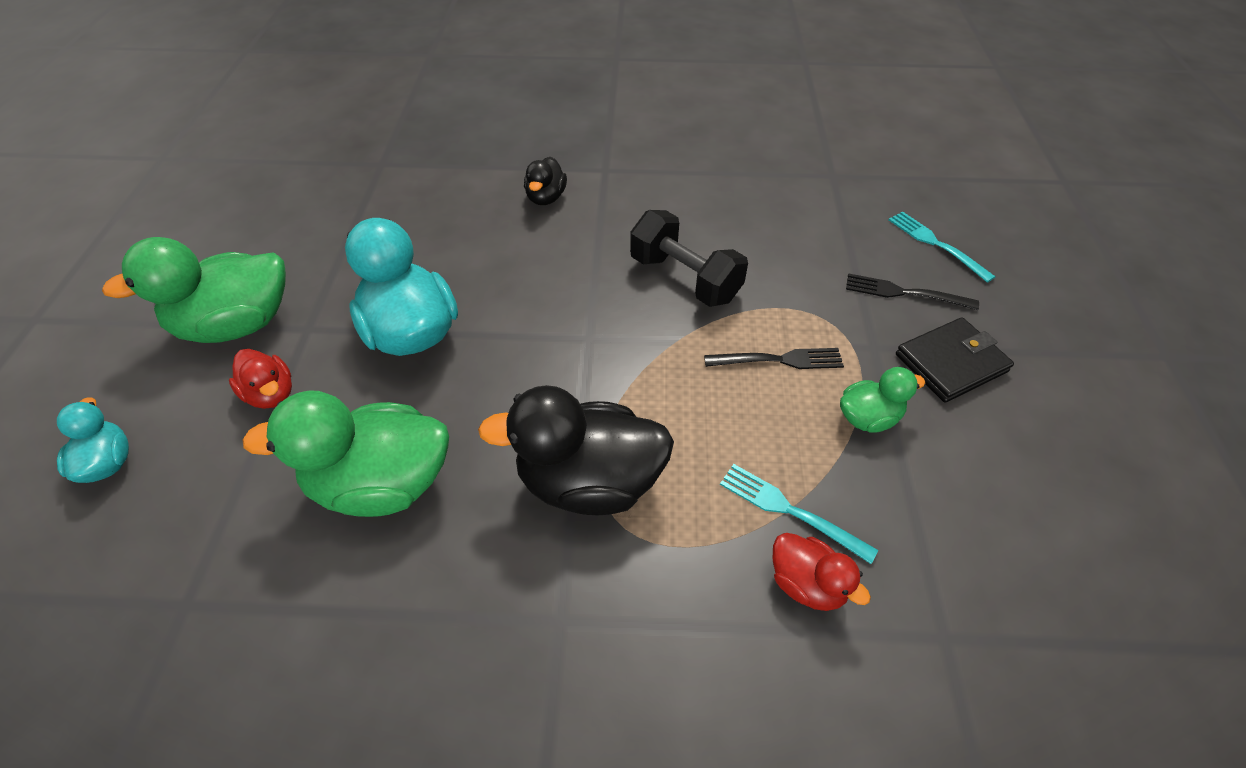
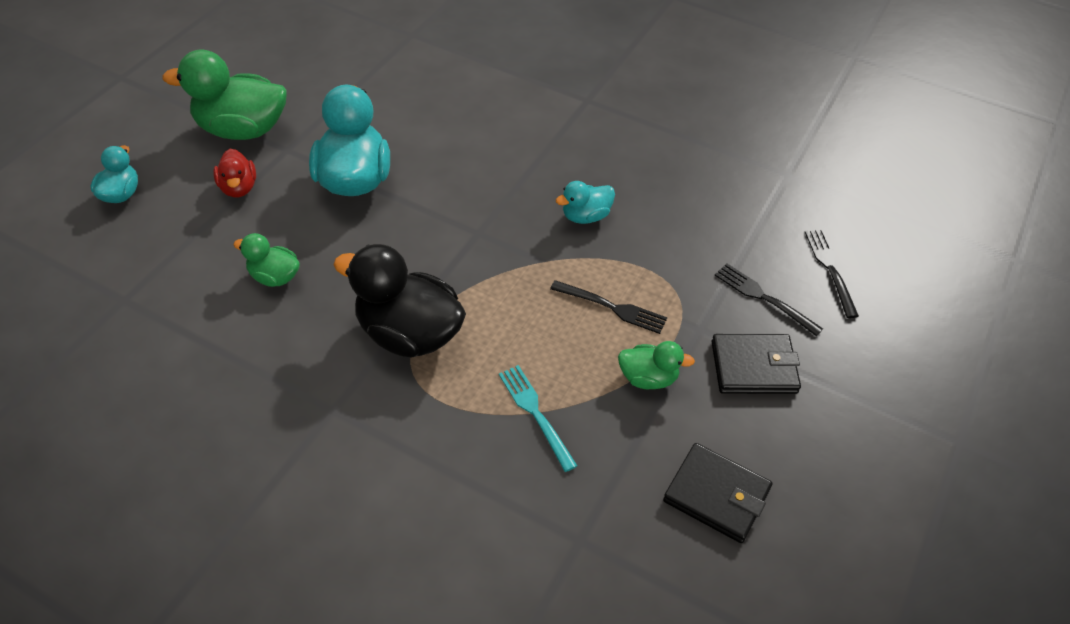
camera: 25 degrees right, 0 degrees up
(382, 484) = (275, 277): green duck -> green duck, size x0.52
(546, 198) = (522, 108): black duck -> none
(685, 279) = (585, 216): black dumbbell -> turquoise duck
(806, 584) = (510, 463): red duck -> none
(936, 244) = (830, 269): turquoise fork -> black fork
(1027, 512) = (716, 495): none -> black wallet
....
__Exercise aim__. Give the records again exactly, without pictures.

__Response box__.
camera: 25 degrees right, 0 degrees up
(382, 484) = (275, 277): green duck -> green duck, size x0.52
(546, 198) = (522, 108): black duck -> none
(685, 279) = (585, 216): black dumbbell -> turquoise duck
(806, 584) = (510, 463): red duck -> none
(936, 244) = (830, 269): turquoise fork -> black fork
(1027, 512) = (716, 495): none -> black wallet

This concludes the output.